• Task item:
Each entry, in full: reproduce it exactly.

(Stored records)
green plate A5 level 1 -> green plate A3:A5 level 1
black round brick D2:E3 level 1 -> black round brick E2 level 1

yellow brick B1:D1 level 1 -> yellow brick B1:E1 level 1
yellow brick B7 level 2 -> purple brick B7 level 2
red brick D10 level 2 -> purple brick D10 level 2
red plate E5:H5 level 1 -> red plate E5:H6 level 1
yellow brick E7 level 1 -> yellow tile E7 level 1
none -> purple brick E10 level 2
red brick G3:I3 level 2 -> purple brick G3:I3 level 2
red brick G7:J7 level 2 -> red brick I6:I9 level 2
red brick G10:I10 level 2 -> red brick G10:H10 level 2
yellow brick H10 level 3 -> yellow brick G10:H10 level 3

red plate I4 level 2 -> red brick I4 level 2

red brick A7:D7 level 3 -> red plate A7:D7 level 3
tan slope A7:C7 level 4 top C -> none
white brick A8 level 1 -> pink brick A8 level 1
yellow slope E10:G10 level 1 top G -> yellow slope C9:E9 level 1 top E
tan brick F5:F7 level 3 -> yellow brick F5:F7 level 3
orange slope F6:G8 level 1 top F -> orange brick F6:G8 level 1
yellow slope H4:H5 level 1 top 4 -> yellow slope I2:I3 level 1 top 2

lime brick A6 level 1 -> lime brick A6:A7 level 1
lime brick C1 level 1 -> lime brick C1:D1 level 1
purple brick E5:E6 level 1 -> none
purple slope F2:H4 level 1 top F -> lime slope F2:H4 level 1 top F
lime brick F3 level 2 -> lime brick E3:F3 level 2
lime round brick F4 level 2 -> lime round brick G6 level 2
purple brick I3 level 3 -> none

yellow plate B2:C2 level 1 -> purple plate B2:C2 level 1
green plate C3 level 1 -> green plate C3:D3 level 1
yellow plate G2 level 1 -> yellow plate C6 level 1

• Completed exercise:
green plate A5 level 1 -> green plate A3:A5 level 1
black round brick D2:E3 level 1 -> black round brick E2 level 1

yellow brick B1:D1 level 1 -> yellow brick B1:E1 level 1
yellow brick B7 level 2 -> purple brick B7 level 2
red brick D10 level 2 -> purple brick D10 level 2
red plate E5:H5 level 1 -> red plate E5:H6 level 1
yellow brick E7 level 1 -> yellow tile E7 level 1
none -> purple brick E10 level 2
red brick G3:I3 level 2 -> purple brick G3:I3 level 2
red brick G7:J7 level 2 -> red brick I6:I9 level 2
red brick G10:I10 level 2 -> red brick G10:H10 level 2
yellow brick H10 level 3 -> yellow brick G10:H10 level 3

red plate I4 level 2 -> red brick I4 level 2

red brick A7:D7 level 3 -> red plate A7:D7 level 3
tan slope A7:C7 level 4 top C -> none
white brick A8 level 1 -> pink brick A8 level 1
yellow slope E10:G10 level 1 top G -> yellow slope C9:E9 level 1 top E
tan brick F5:F7 level 3 -> yellow brick F5:F7 level 3
orange slope F6:G8 level 1 top F -> orange brick F6:G8 level 1
yellow slope H4:H5 level 1 top 4 -> yellow slope I2:I3 level 1 top 2

lime brick A6 level 1 -> lime brick A6:A7 level 1
lime brick C1 level 1 -> lime brick C1:D1 level 1
purple brick E5:E6 level 1 -> none
purple slope F2:H4 level 1 top F -> lime slope F2:H4 level 1 top F
lime brick F3 level 2 -> lime brick E3:F3 level 2
lime round brick F4 level 2 -> lime round brick G6 level 2
purple brick I3 level 3 -> none

yellow plate B2:C2 level 1 -> purple plate B2:C2 level 1
green plate C3 level 1 -> green plate C3:D3 level 1
yellow plate G2 level 1 -> yellow plate C6 level 1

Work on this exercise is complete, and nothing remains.